▶ Your objective
Only a number is expected in reply: the count of lines below where the word "white" occurs.

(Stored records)
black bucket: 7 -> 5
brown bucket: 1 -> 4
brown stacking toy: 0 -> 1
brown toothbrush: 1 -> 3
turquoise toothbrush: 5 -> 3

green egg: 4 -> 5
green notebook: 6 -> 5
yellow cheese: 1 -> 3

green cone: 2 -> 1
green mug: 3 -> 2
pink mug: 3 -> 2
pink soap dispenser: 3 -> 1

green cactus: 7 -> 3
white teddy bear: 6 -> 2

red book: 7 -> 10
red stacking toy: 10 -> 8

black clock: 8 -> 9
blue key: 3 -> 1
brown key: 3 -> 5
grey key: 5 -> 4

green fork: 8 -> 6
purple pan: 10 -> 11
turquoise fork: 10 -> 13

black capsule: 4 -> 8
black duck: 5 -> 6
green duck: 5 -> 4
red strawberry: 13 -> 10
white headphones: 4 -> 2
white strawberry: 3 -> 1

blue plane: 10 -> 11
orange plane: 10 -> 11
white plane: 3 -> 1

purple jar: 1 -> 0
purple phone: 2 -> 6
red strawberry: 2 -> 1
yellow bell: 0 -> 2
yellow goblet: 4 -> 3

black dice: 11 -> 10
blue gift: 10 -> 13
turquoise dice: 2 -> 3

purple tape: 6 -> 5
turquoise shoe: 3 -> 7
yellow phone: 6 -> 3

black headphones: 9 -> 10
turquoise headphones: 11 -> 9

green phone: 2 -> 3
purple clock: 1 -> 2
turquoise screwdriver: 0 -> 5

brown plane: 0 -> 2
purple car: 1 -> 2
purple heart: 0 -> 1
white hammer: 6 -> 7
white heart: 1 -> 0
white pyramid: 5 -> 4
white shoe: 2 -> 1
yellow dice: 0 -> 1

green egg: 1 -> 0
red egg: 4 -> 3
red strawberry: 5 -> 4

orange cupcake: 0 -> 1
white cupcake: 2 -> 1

▶ Written response
9